**HOW TO COMPLETE THIS TASK:**
Omit the images, then print each record below exactly as it reads.

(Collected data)
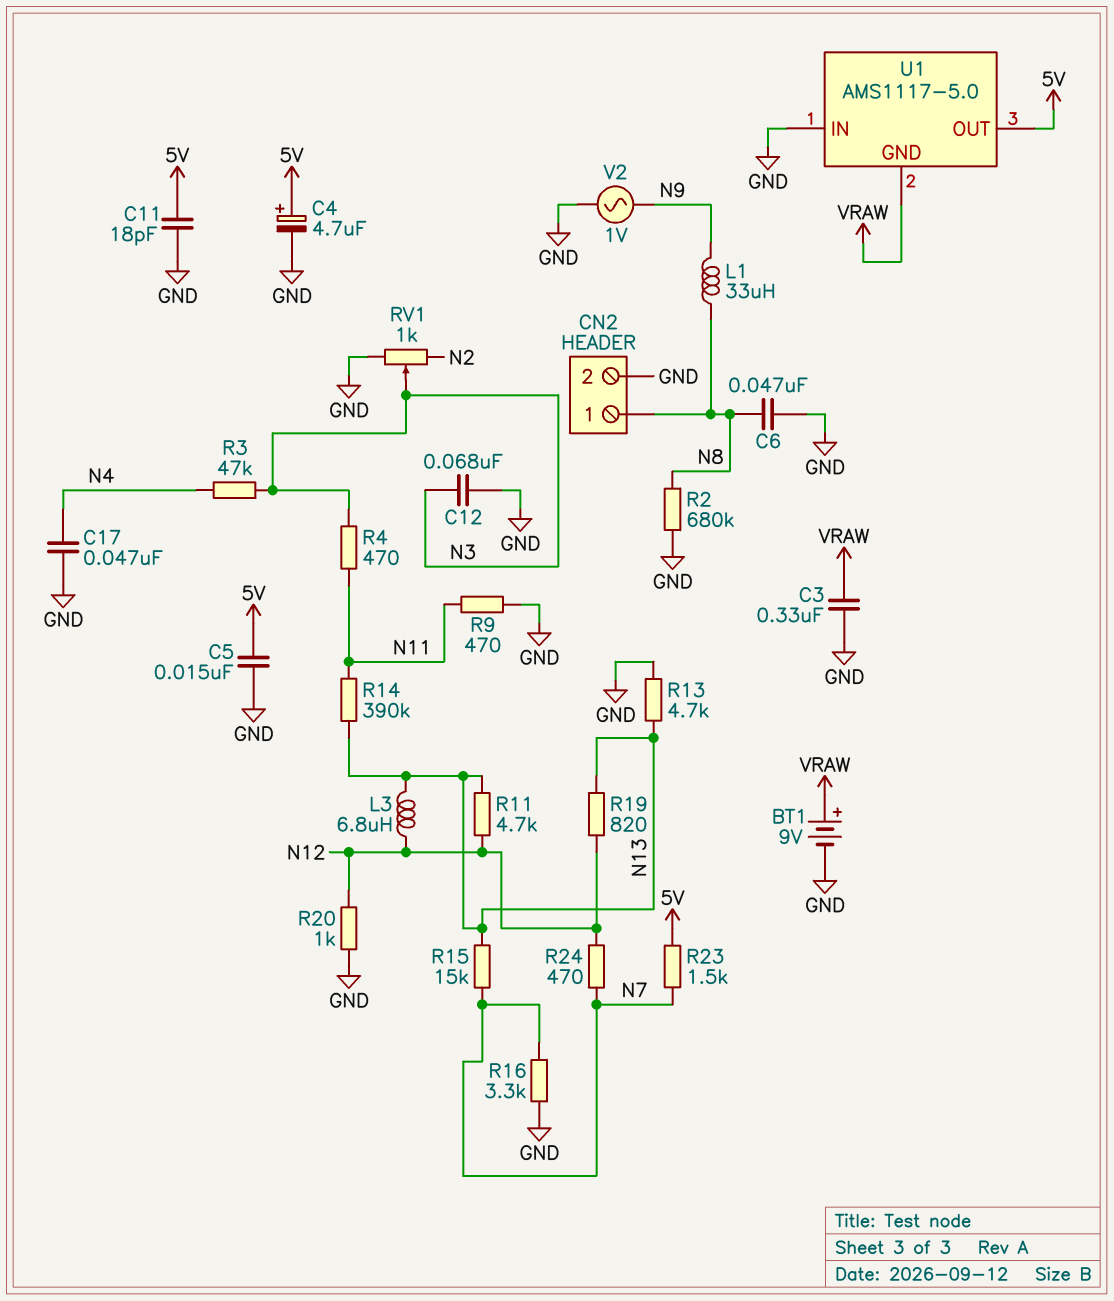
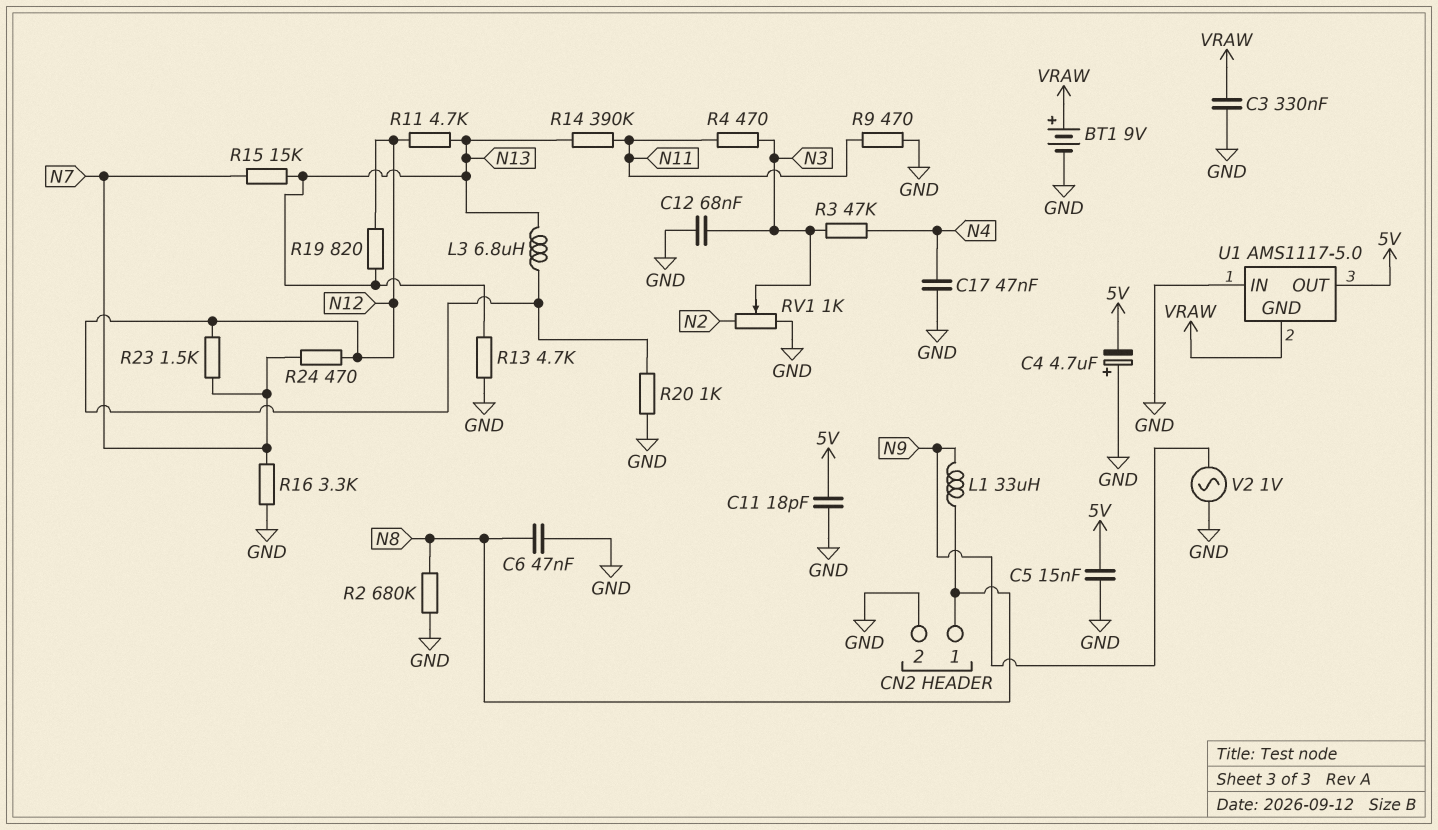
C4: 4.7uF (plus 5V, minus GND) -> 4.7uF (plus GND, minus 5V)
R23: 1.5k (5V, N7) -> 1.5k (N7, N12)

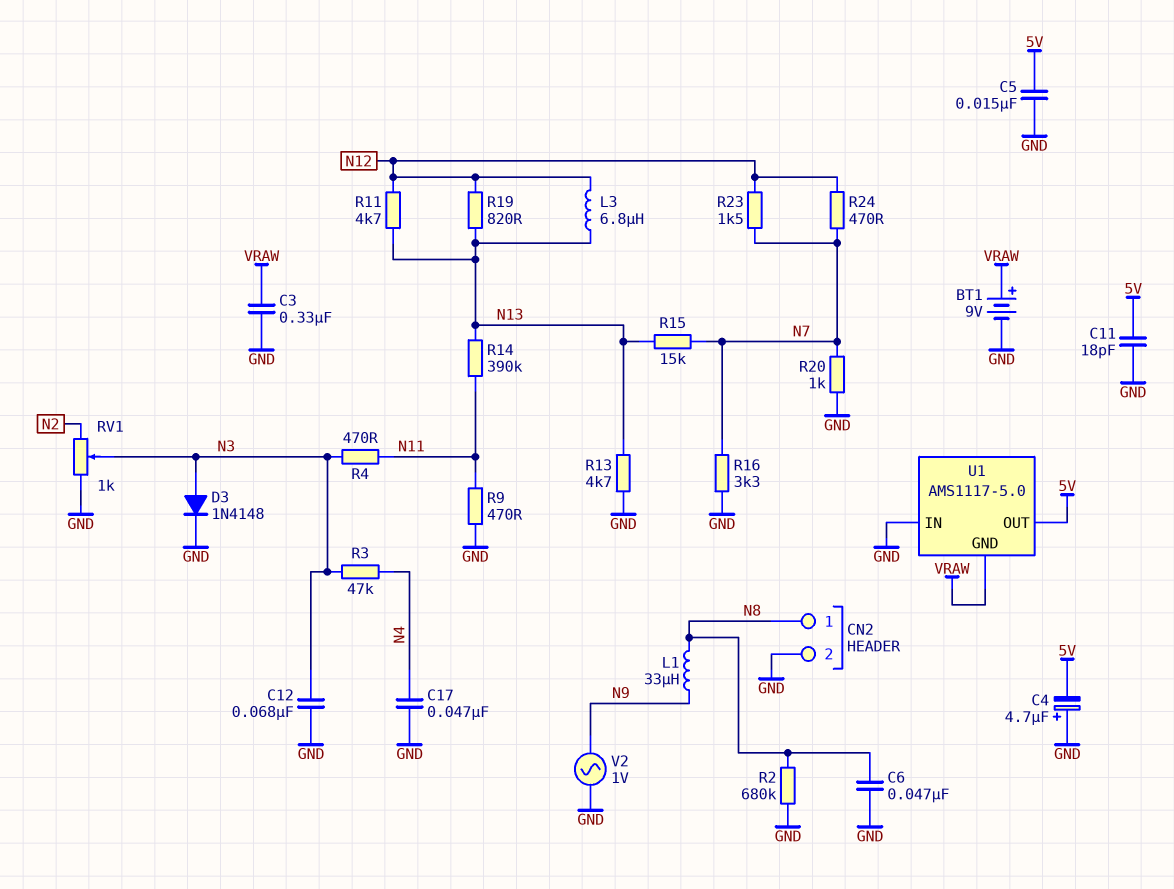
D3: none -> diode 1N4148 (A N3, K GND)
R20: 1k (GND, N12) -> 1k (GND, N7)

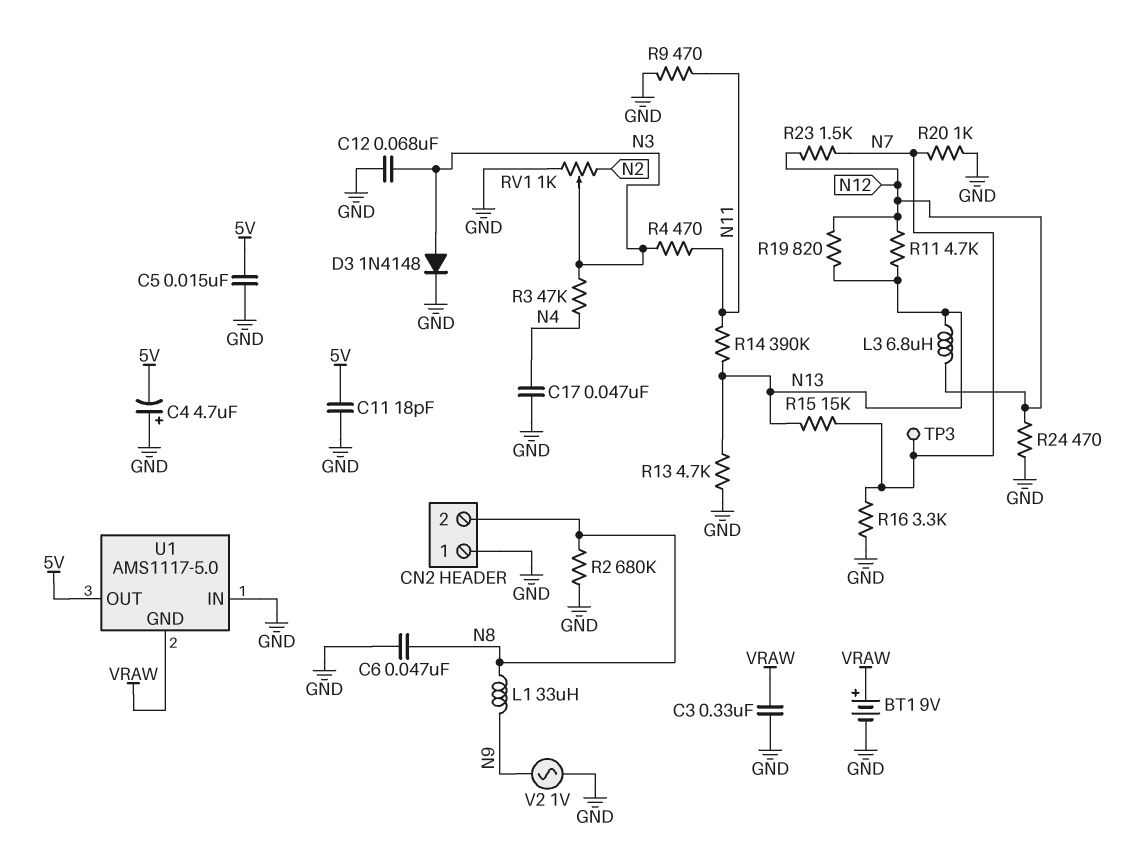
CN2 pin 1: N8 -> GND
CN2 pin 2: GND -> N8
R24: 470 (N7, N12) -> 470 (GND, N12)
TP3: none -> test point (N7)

**ANSWER SECTION:**
C4: 4.7uF (plus 5V, minus GND) -> 4.7uF (plus GND, minus 5V)
R23: 1.5k (5V, N7) -> 1.5k (N7, N12)

D3: none -> diode 1N4148 (A N3, K GND)
R20: 1k (GND, N12) -> 1k (GND, N7)

CN2 pin 1: N8 -> GND
CN2 pin 2: GND -> N8
R24: 470 (N7, N12) -> 470 (GND, N12)
TP3: none -> test point (N7)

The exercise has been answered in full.